BRIEF -
Every line below needs to be transcribed without alteration, and no image may be carried over.

[Stored entries]
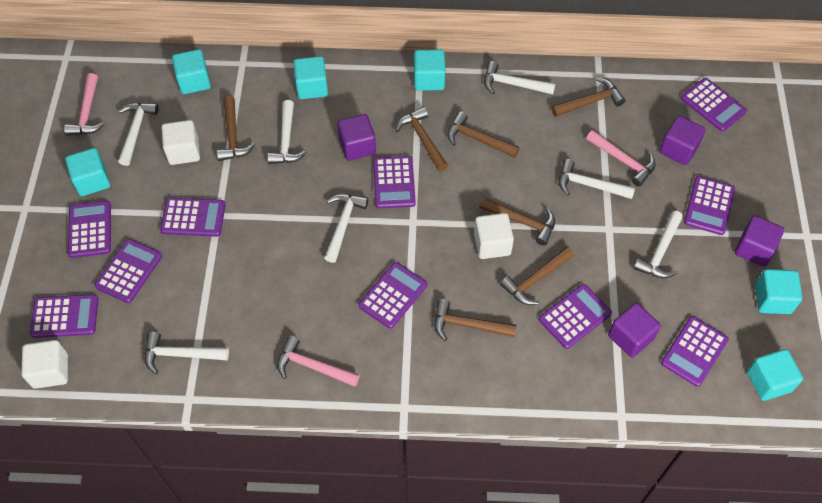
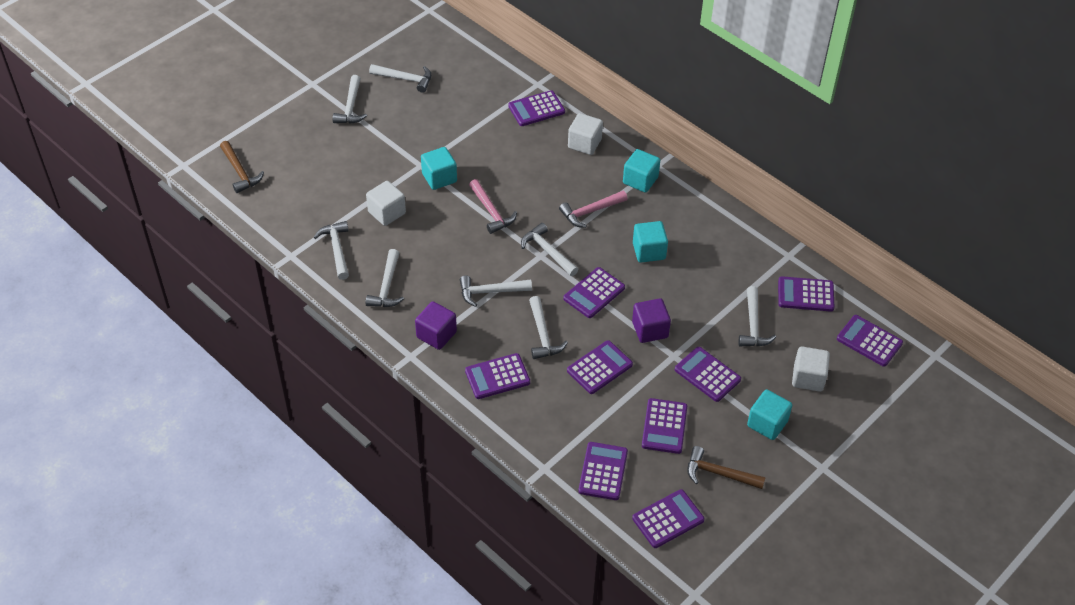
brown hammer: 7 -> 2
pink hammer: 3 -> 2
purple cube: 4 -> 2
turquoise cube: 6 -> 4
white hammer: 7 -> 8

RESPONSE TO THE EXERCISE -
brown hammer: 7 -> 2
pink hammer: 3 -> 2
purple cube: 4 -> 2
turquoise cube: 6 -> 4
white hammer: 7 -> 8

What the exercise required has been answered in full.